■ MATERIAL FOR THIS TASK:
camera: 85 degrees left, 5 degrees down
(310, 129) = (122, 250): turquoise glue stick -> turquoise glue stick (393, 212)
...
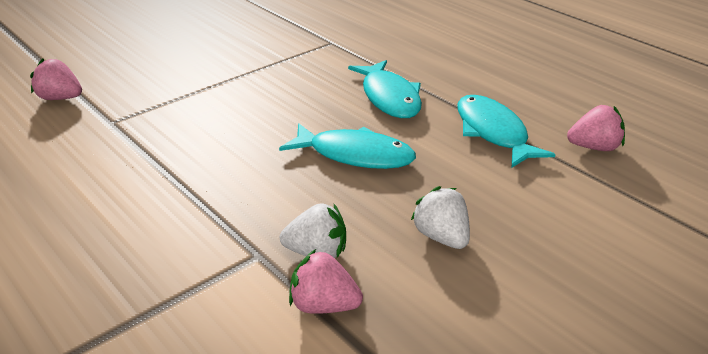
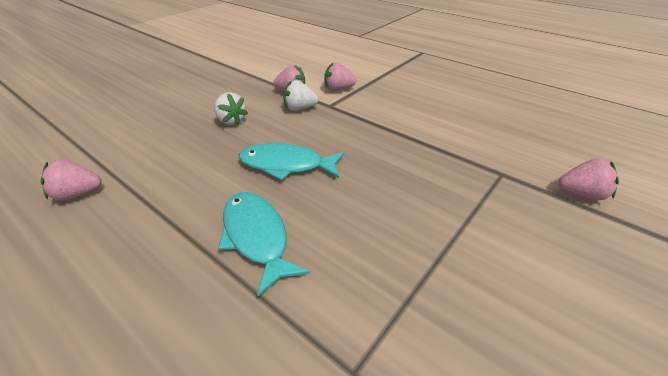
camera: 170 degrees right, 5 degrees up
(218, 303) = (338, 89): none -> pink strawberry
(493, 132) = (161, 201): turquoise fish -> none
---
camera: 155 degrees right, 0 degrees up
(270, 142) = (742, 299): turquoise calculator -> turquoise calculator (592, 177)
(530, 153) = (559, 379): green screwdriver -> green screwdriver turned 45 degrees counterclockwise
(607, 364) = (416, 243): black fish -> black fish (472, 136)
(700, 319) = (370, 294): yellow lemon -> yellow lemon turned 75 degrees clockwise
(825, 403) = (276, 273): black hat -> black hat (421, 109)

■ PROBLEM REQUIREMENTS:
Once the line with "(218, 303) = (338, 89): none" is found in the records above, print exactly that line and every line after it through the line with "(493, 132) = (161, 201): turquoise".

■ OUTPUT OF THE TASK:
(218, 303) = (338, 89): none -> pink strawberry
(493, 132) = (161, 201): turquoise fish -> none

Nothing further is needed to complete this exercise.